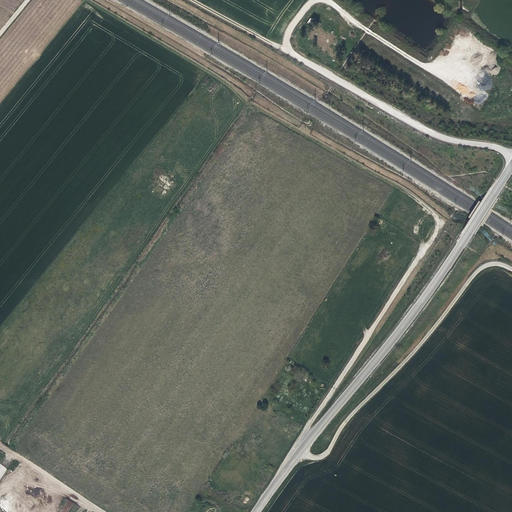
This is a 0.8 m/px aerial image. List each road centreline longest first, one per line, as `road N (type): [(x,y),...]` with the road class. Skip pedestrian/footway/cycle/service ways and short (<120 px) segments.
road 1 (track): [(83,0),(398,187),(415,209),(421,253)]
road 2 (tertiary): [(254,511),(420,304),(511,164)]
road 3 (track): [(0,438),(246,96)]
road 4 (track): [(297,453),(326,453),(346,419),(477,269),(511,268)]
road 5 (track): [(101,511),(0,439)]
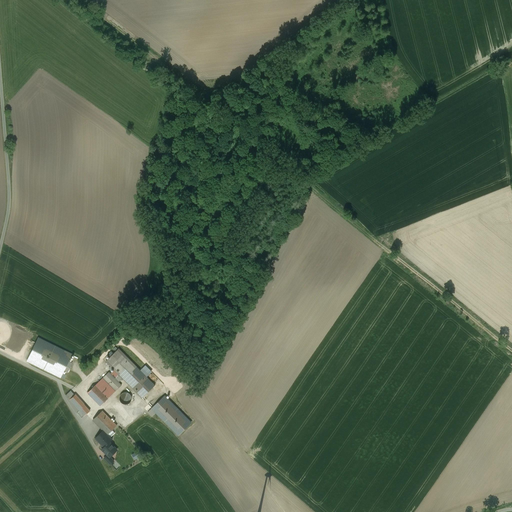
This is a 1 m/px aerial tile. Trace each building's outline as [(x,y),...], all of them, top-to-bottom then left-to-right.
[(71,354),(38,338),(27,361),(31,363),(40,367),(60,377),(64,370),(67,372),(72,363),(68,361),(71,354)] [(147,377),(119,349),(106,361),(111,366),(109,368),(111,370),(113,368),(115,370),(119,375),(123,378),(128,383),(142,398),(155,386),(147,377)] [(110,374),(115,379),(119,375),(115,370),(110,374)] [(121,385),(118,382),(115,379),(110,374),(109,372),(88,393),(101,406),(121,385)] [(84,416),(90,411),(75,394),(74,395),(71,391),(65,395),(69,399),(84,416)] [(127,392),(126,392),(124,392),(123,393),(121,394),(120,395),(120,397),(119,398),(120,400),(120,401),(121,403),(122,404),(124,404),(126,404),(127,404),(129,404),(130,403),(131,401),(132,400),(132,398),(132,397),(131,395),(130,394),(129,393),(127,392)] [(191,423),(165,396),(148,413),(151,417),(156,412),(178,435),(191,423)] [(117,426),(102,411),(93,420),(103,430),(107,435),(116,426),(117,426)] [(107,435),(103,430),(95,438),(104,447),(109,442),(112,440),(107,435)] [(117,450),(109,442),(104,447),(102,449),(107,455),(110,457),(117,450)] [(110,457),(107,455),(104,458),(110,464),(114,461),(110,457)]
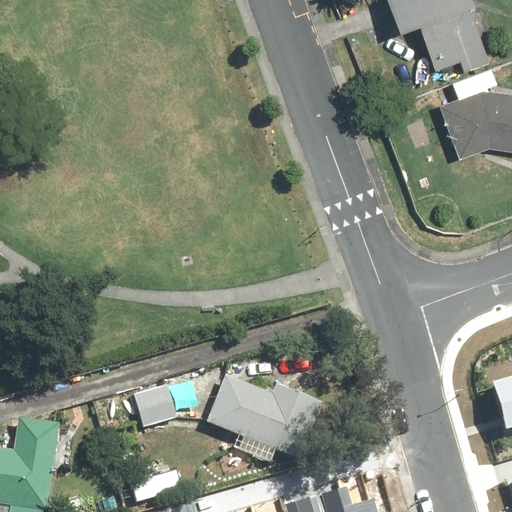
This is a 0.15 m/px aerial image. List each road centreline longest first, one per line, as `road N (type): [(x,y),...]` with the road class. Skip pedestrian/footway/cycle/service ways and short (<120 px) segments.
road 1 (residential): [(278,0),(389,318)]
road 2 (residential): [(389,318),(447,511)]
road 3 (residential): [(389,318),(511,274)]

» The request
Starting at the beginning of the records and ending at the line that contains "4 (track): [(297,453),(326,453),(346,419),(477,269),(511,268)]", arrange them as a two-column CSV with the headers input and output. Give one row per input with its output, put each value in a single quoted field with line breaks replaced by spaces, and leave out the pictures.

» Correct response
input,output
"This is a 0.8 m/px aerial image. List each road centreline longest first, one per line, as `road N (type): [(x,y),...]` with the road class. Skip pedestrian/footway/cycle/service ways and short (<120 px) segments.","road 1 (track): [(83,0),(398,187),(415,209),(421,253)] road 2 (tertiary): [(254,511),(420,304),(511,164)] road 3 (track): [(0,438),(246,96)] road 4 (track): [(297,453),(326,453),(346,419),(477,269),(511,268)]"